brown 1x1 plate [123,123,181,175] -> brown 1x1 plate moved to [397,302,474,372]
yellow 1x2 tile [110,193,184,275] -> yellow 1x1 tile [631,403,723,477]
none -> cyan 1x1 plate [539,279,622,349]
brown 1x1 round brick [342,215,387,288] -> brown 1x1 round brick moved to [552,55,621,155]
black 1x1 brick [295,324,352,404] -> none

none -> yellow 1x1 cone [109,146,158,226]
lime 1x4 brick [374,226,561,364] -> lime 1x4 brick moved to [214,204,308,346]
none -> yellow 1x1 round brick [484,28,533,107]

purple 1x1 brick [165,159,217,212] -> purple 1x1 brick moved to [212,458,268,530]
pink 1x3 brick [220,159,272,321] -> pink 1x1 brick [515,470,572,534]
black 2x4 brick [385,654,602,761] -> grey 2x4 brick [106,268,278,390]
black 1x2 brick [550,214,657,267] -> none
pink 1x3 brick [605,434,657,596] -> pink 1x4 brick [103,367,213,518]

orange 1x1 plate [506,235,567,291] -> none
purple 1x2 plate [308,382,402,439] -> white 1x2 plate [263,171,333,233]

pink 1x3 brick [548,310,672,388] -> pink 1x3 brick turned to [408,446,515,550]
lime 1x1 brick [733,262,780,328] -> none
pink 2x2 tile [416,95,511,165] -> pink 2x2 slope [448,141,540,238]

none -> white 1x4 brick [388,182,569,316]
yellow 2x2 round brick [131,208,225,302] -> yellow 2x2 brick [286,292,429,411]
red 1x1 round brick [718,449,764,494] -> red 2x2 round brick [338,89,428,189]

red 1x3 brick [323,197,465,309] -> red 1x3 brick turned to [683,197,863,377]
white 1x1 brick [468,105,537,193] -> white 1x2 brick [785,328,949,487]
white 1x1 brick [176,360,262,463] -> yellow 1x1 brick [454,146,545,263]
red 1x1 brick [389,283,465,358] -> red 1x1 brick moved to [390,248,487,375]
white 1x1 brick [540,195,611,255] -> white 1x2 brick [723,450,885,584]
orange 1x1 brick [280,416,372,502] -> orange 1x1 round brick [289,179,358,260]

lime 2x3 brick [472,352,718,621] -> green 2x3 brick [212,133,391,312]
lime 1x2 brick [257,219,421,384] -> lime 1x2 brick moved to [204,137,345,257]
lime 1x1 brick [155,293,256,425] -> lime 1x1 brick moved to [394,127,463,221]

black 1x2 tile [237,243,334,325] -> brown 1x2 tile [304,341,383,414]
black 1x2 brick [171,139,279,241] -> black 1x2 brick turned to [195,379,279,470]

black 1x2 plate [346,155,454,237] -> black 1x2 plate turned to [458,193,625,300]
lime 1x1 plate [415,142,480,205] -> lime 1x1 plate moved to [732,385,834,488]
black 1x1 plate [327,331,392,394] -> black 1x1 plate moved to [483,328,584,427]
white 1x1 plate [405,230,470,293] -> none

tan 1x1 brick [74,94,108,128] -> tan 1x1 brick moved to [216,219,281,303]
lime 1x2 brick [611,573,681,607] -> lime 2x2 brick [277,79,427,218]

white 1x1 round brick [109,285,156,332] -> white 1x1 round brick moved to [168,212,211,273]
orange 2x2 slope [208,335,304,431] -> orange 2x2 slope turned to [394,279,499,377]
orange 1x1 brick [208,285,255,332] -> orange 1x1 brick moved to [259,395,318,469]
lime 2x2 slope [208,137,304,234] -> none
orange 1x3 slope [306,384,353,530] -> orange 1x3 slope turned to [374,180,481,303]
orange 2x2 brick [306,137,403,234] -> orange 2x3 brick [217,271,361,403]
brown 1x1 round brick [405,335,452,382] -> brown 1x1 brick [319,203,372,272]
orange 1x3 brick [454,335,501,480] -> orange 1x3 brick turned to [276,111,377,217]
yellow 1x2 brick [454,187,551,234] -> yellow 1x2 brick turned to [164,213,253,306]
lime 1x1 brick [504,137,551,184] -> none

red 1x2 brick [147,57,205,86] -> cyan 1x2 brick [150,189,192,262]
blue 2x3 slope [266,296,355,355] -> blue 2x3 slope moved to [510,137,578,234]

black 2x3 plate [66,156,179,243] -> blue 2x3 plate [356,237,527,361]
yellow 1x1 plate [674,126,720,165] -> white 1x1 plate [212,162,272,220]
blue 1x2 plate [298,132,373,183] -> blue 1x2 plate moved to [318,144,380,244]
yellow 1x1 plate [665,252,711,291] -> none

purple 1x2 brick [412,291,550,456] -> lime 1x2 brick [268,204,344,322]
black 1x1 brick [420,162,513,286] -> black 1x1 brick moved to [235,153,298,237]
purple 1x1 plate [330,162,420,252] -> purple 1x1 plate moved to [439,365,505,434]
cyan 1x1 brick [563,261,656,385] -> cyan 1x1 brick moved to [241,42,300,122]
################
• **WHAT YOU NEED TO DO**: Of the lines above, extract only those from the line with "white 1x1 plate [405,230,470,293] -> none" to the line with "white 1x1 round brick [109,285,156,332]", both included, exactly as written.

• **OUTPUT**:
white 1x1 plate [405,230,470,293] -> none

tan 1x1 brick [74,94,108,128] -> tan 1x1 brick moved to [216,219,281,303]
lime 1x2 brick [611,573,681,607] -> lime 2x2 brick [277,79,427,218]

white 1x1 round brick [109,285,156,332] -> white 1x1 round brick moved to [168,212,211,273]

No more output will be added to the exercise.